EXTRACTED DATA Start Marker

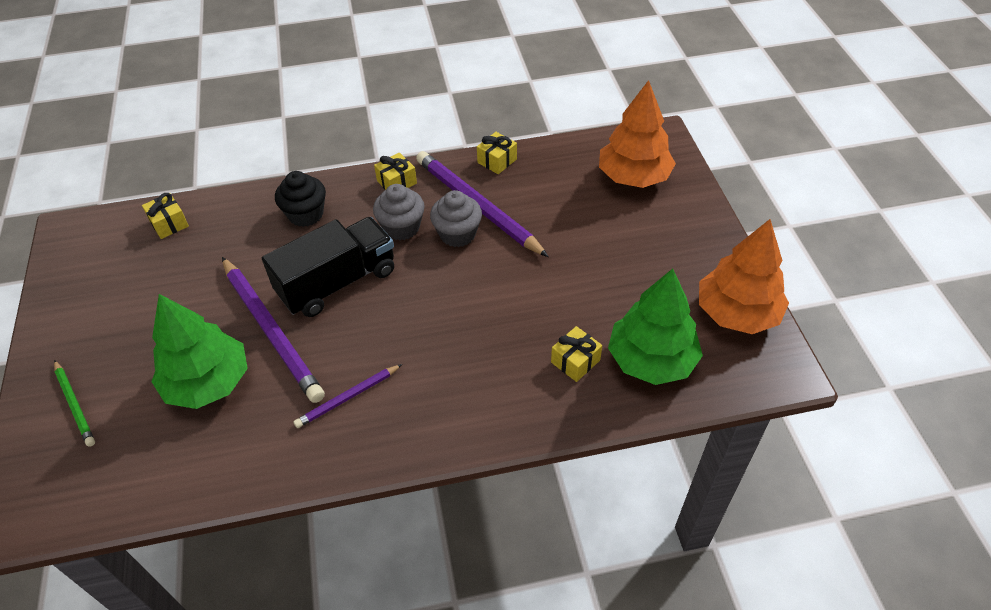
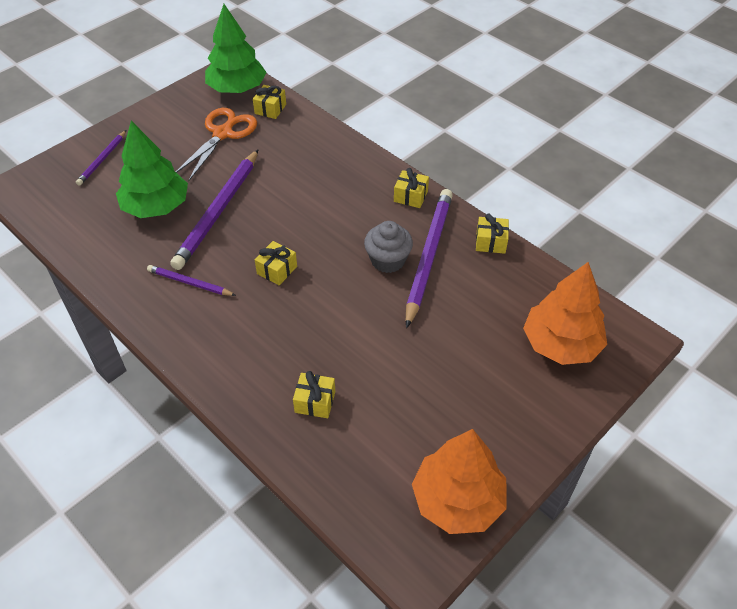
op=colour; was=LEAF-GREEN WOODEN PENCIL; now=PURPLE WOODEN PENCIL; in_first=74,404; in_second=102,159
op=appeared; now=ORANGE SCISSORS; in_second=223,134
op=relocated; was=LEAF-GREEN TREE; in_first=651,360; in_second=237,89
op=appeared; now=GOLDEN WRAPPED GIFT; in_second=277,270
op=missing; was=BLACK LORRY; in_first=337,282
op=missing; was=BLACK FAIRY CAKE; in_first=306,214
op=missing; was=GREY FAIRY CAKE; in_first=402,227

EXTRACTED DATA End Marker

▶ _ACTION ITEM_
Could you state the number of lines above in which the word "BLACK" appears? Give that number by itself.

▶ _WORKED SOLUTION_
2